## What you are asked to do:
Going line by line through the entries, count those containing "tile" and state only the result.

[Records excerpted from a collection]

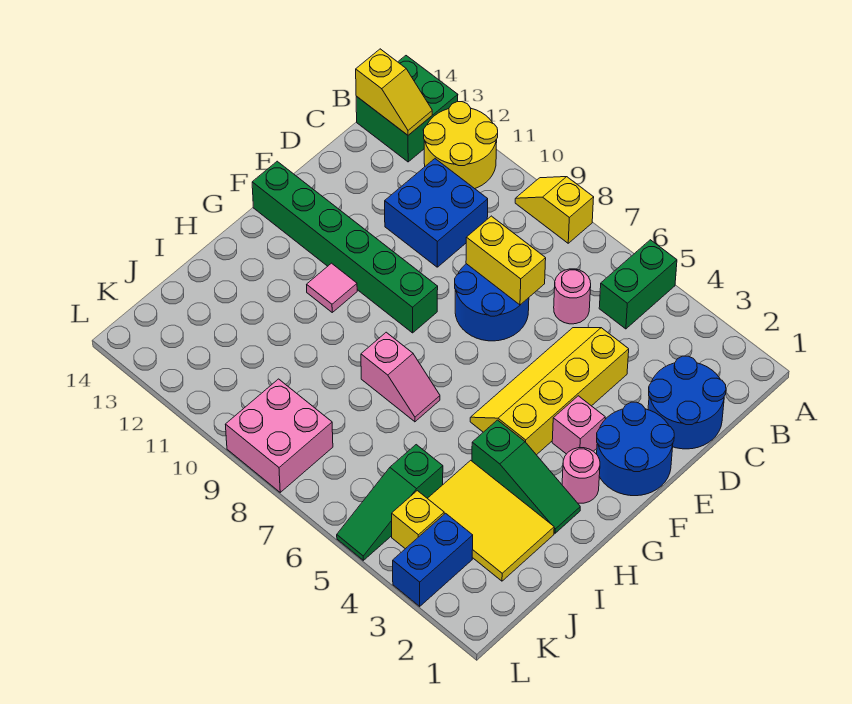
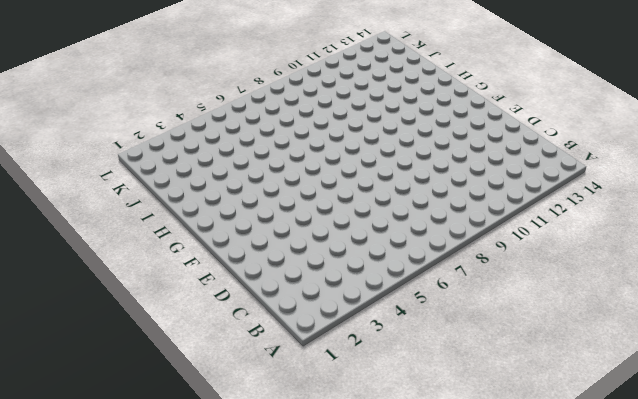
none -> green brick A5:B5 level 1
none -> yellow slope A8:A9 level 1 top 8
none -> yellow round brick A11:B12 level 1

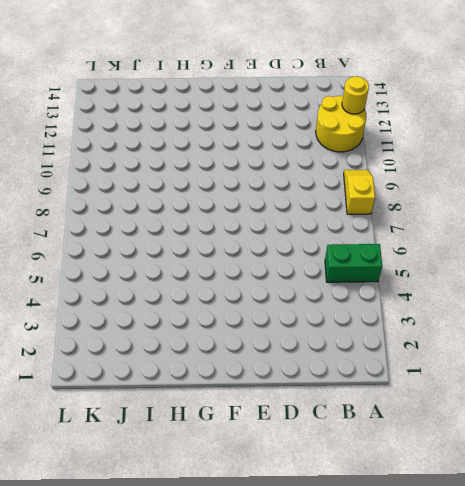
yellow round brick A12 level 2 -> none
none -> green brick A13:B14 level 1
none -> blue round brick C1:D2 level 1
none -> pink round brick C6 level 1

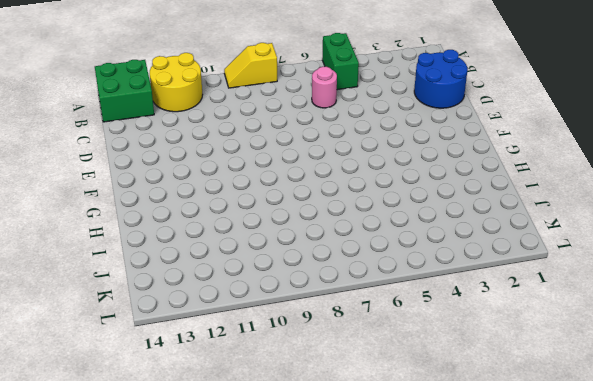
none -> blue brick C10:D11 level 1
none -> yellow slope D4:G5 level 1 top 4
none -> blue round brick D7:E8 level 1

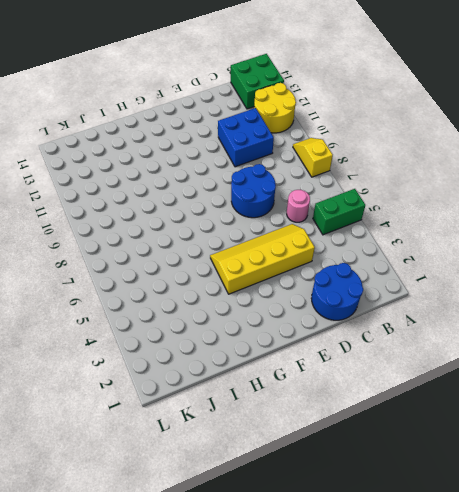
none -> blue round brick E1:F2 level 1
none -> pink brick F3 level 1
none -> green brick F9:F14 level 1

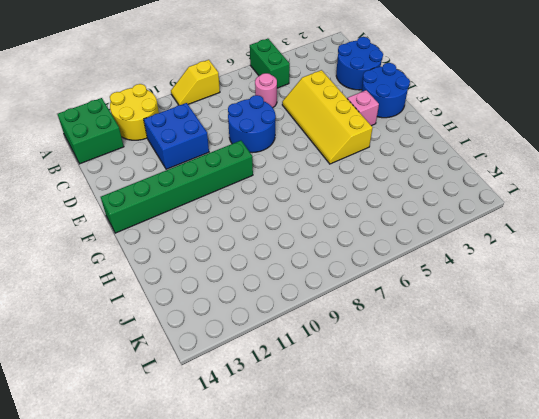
none -> pink round brick G2 level 1
none -> pink tile G11 level 1
none -> green slope H2:H4 level 1 top 4

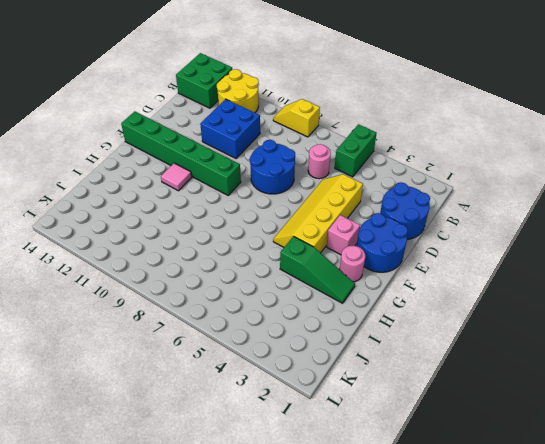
none -> pink slope H7:H8 level 1 top 8
none -> yellow tile I2:J4 level 1
none -> green slope J5:L5 level 1 top J

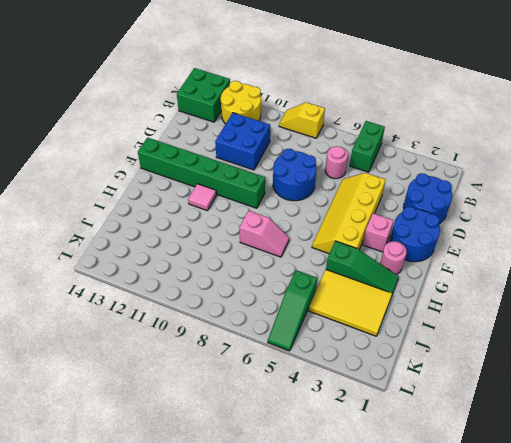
none -> blue brick K3:L3 level 1
none -> yellow brick K4 level 1
none -> pink brick K8:L9 level 1

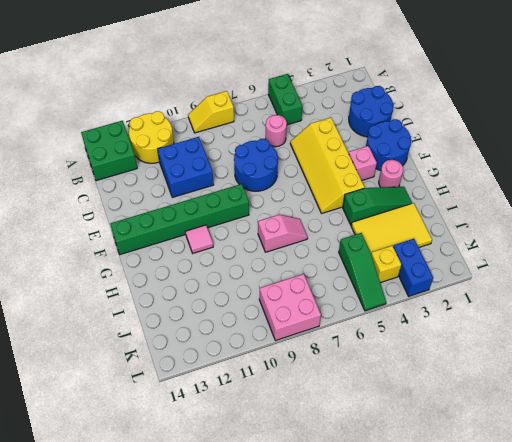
none -> yellow slope B13:B14 level 2 top 14
none -> yellow brick D7:D8 level 2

## Task output:
2